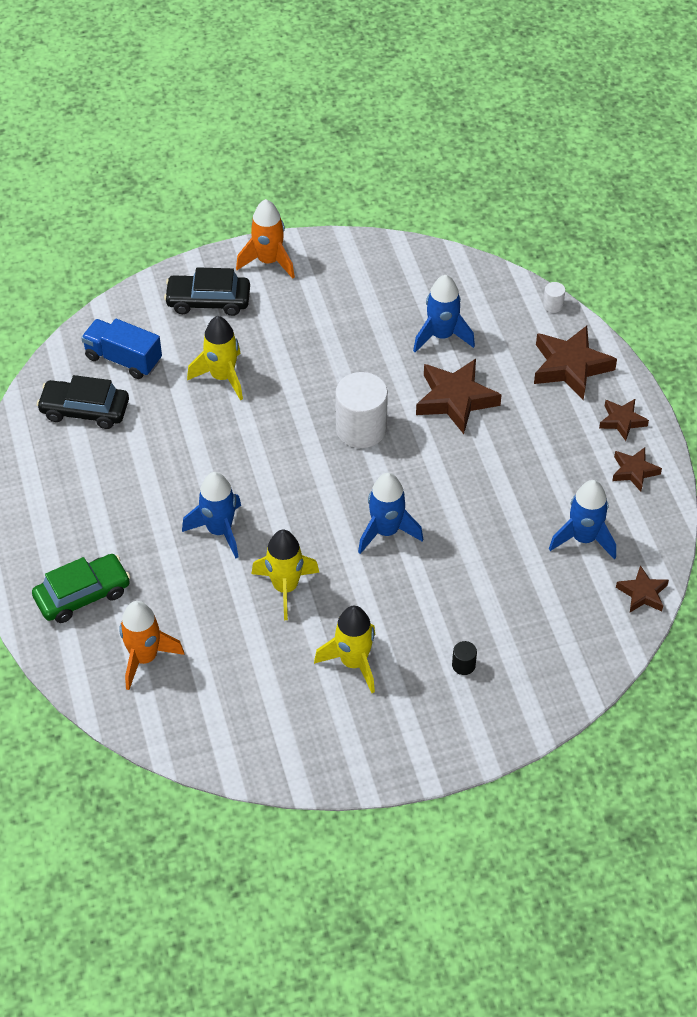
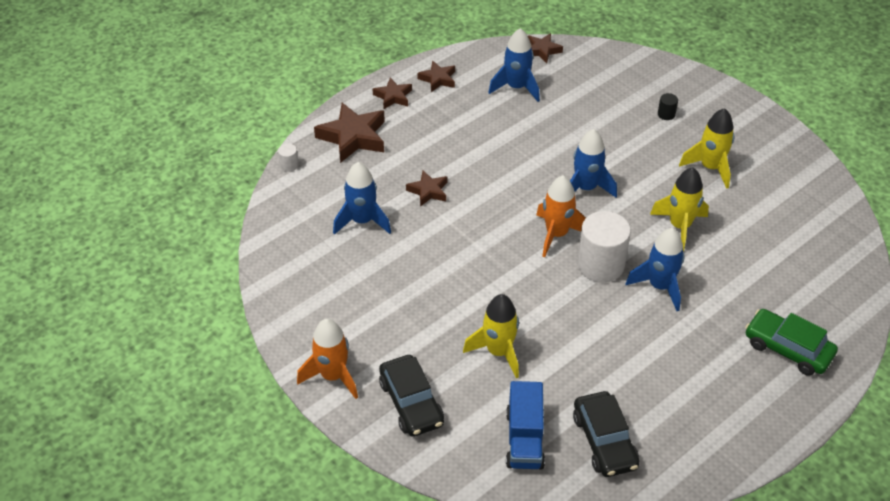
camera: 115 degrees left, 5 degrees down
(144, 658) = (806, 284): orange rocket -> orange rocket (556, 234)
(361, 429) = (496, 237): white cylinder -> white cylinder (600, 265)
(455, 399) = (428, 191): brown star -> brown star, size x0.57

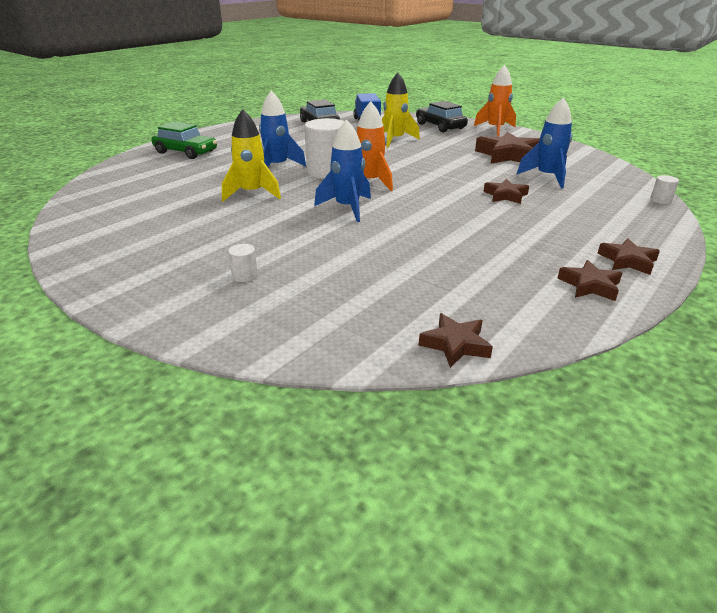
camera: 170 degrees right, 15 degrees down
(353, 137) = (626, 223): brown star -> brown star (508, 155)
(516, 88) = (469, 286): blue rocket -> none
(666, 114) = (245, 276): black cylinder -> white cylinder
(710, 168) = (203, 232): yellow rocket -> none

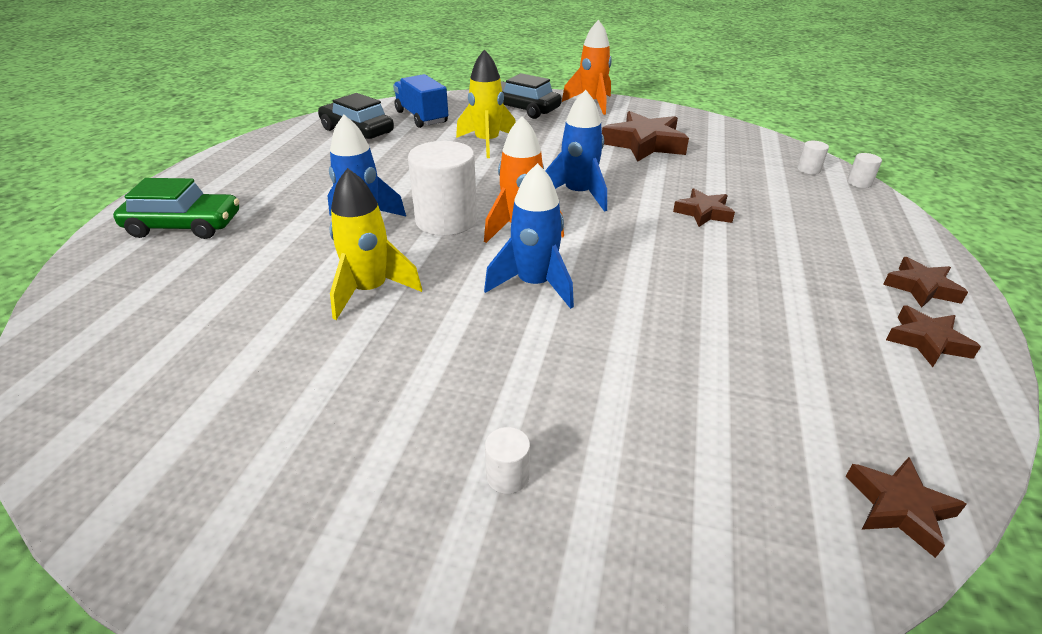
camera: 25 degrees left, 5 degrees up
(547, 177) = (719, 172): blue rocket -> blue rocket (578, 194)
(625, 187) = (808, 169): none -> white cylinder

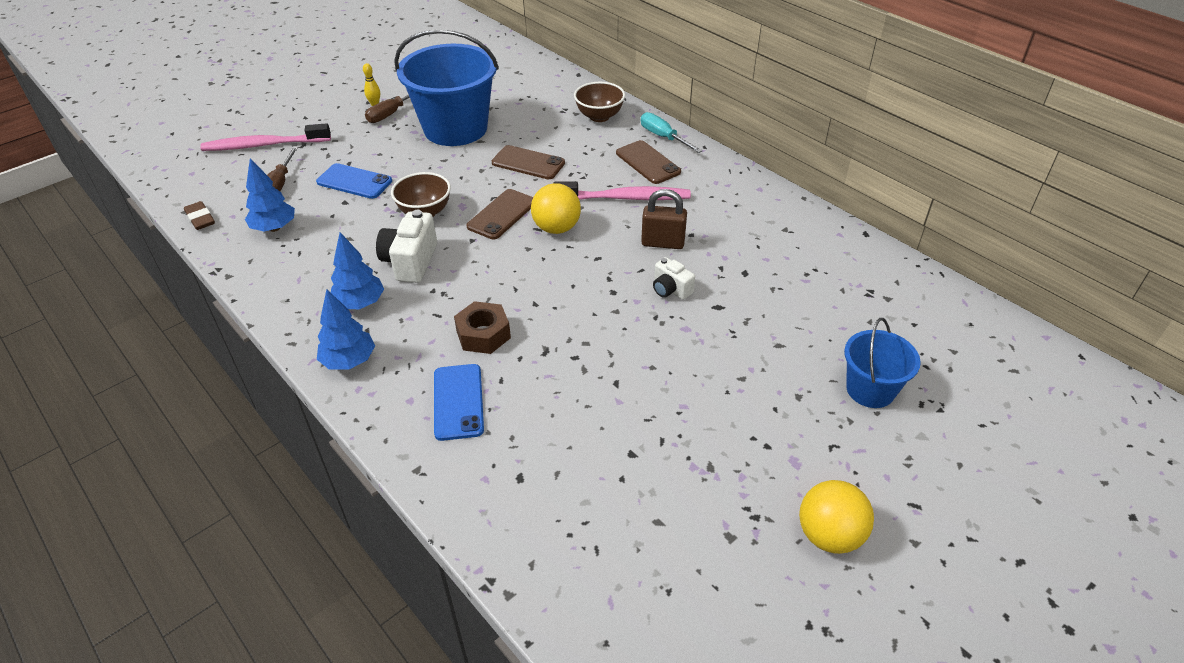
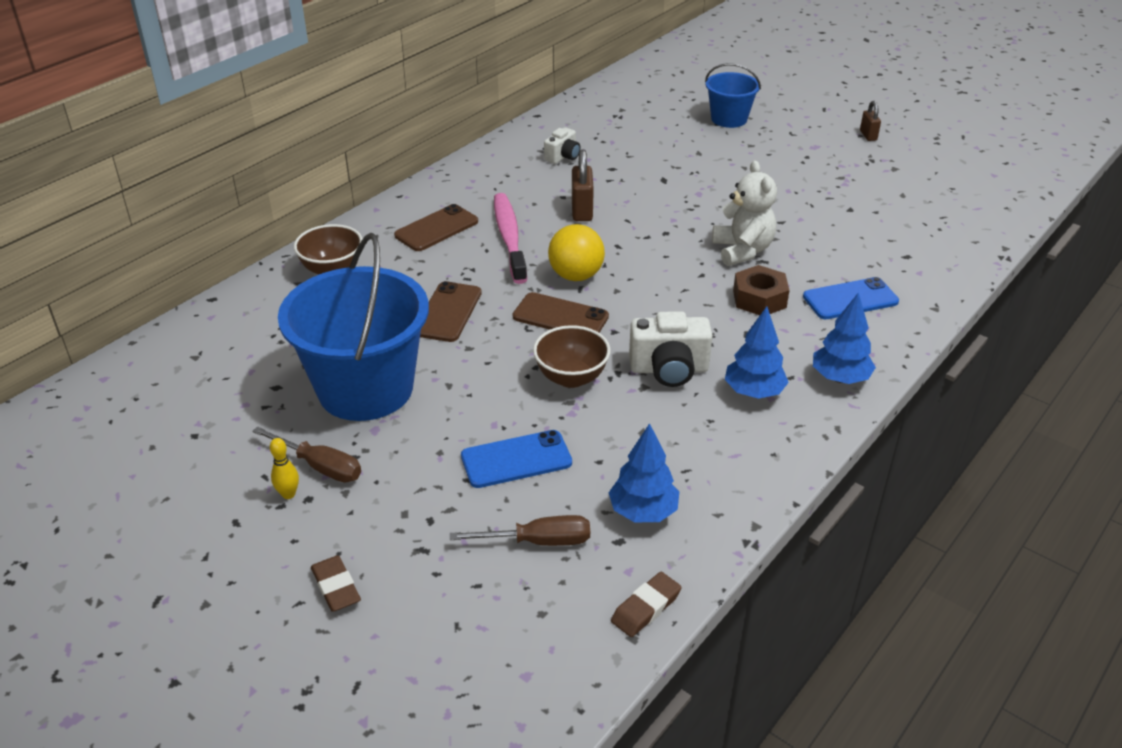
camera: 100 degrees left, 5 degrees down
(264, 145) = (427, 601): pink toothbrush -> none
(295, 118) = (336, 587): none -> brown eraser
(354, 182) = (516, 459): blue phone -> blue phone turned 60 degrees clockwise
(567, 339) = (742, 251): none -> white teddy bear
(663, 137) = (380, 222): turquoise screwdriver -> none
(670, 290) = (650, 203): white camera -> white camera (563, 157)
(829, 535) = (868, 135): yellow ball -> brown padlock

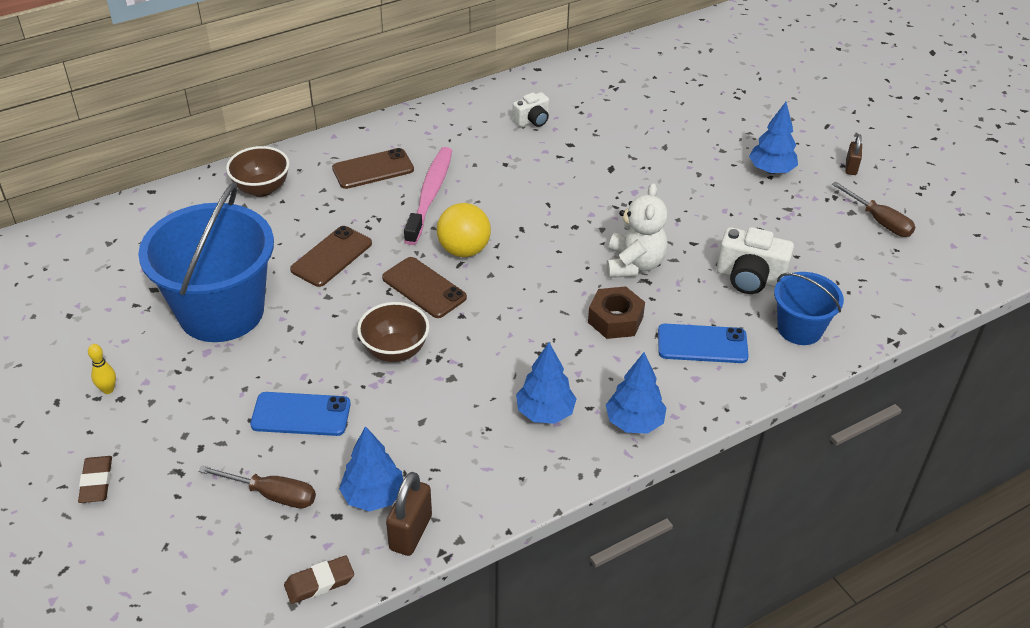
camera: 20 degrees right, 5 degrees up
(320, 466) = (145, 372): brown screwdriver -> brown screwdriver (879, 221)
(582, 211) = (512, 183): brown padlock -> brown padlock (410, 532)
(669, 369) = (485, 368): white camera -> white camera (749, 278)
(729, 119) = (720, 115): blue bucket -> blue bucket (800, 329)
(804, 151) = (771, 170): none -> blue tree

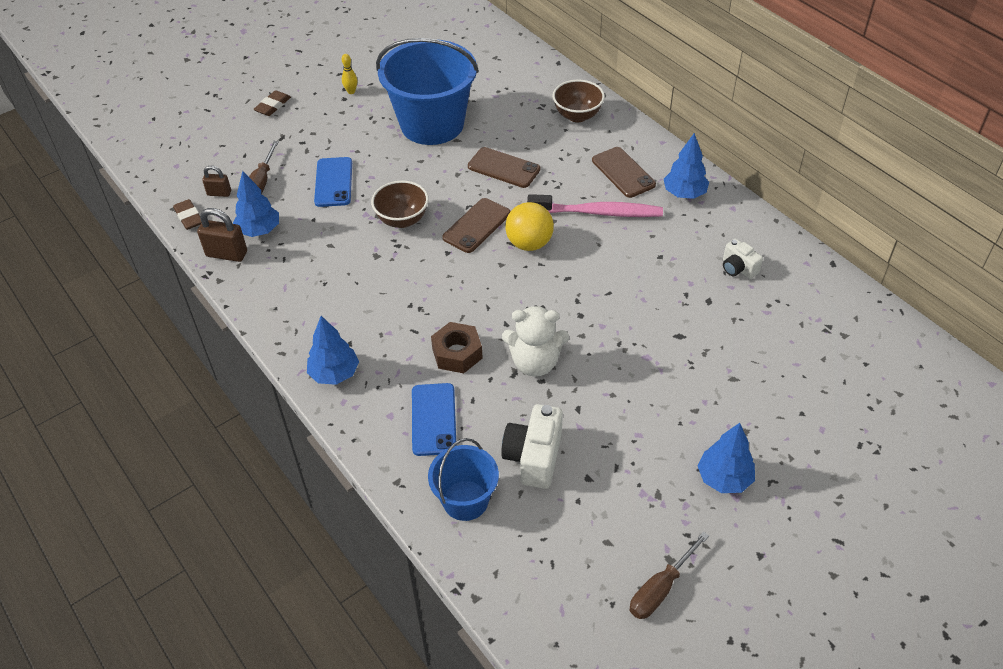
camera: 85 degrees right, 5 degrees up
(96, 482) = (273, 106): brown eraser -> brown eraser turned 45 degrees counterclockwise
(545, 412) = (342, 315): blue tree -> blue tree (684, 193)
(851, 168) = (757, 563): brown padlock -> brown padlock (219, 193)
__________
Task directions: Each line that mentions the string "down" must be copied from the listing.

Task answer:
camera: 115 degrees left, 5 degrees down
camera: 170 degrees right, 15 degrees down
camera: 100 degrees left, 5 degrees down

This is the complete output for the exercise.